> [Task to complete]:
From the data below, copy each line that includes the word "purple".

[[ Dataset extract open ]]

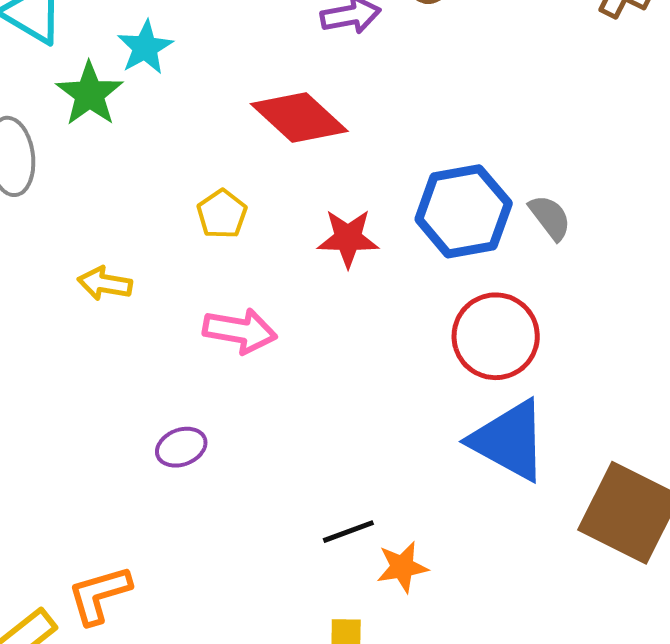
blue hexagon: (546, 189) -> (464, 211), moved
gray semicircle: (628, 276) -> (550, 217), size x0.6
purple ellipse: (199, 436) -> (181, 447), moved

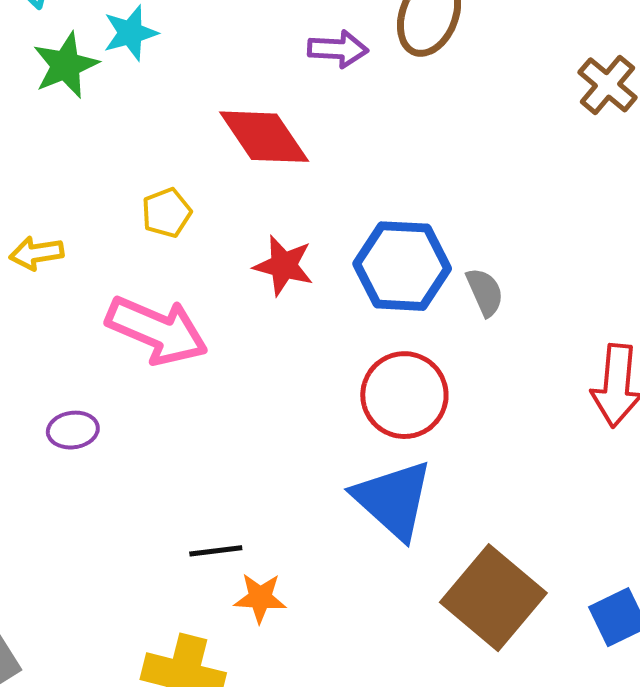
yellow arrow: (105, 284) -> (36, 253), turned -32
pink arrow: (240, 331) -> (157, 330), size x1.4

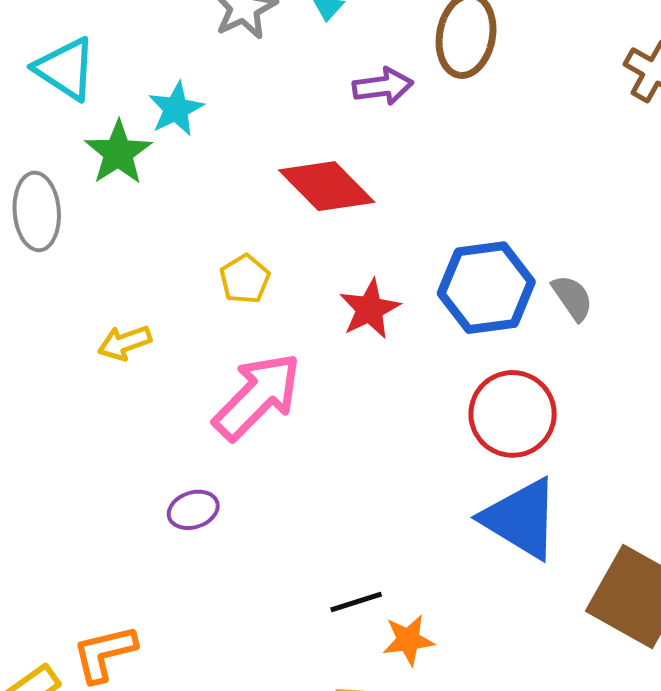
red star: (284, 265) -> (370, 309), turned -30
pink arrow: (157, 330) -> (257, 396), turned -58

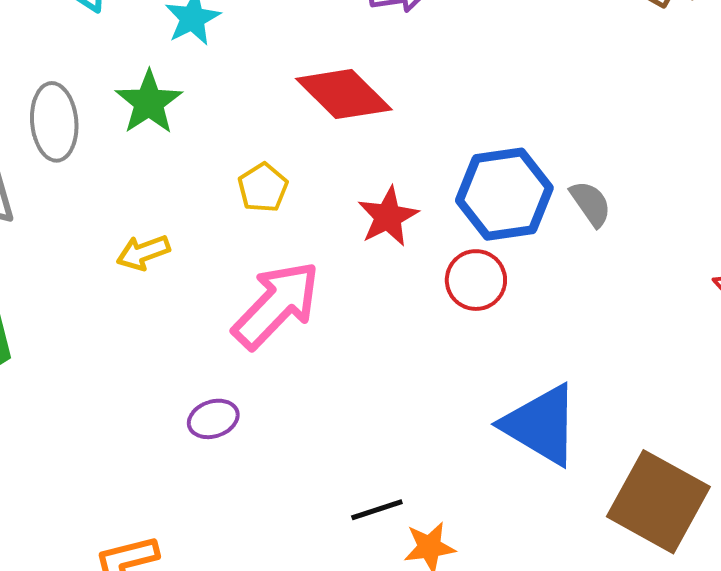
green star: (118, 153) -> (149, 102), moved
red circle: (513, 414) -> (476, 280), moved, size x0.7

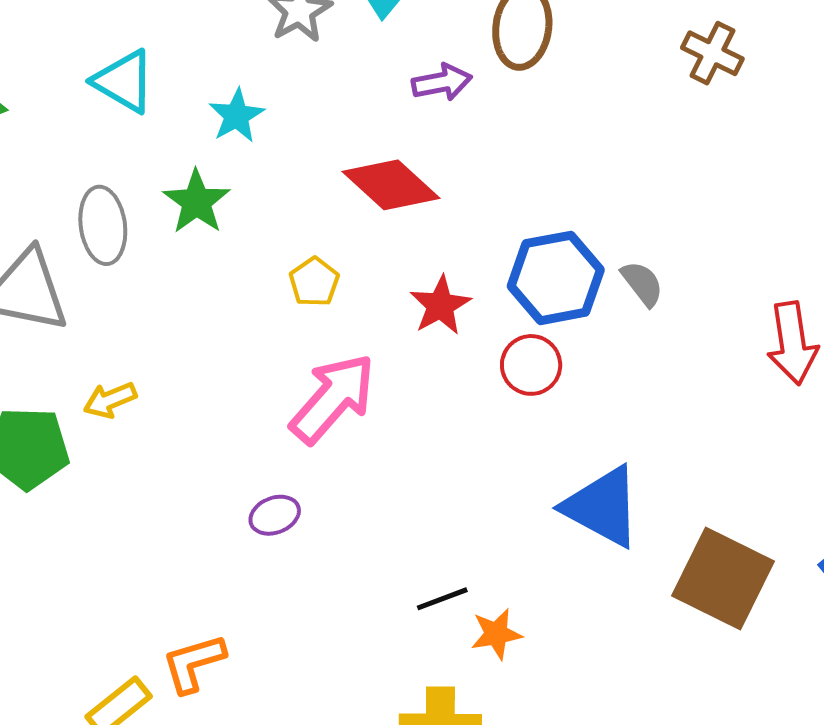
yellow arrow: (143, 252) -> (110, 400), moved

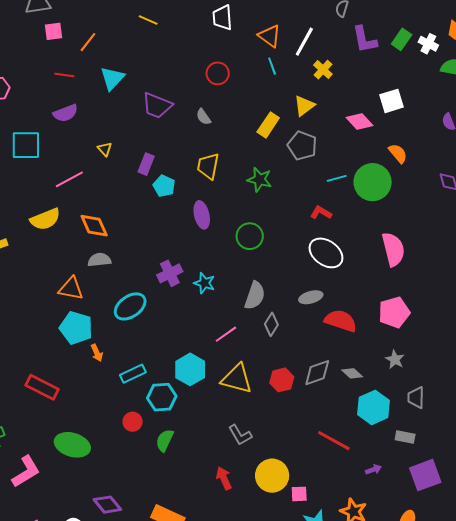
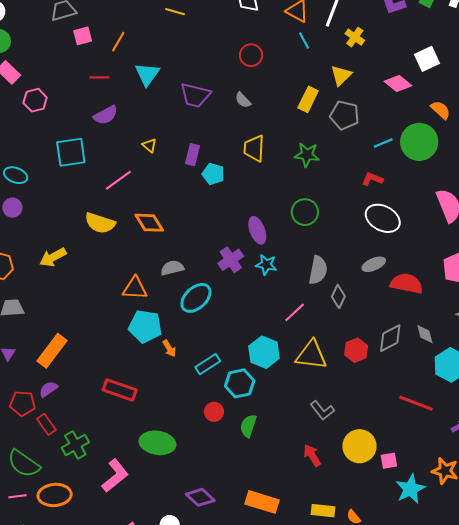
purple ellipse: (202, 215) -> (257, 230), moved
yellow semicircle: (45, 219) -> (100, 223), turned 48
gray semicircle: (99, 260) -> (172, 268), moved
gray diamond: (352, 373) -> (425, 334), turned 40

[[ Dataset extract closed ]]

> [Response box]:
purple ellipse: (199, 436) -> (181, 447), moved
purple ellipse: (202, 215) -> (257, 230), moved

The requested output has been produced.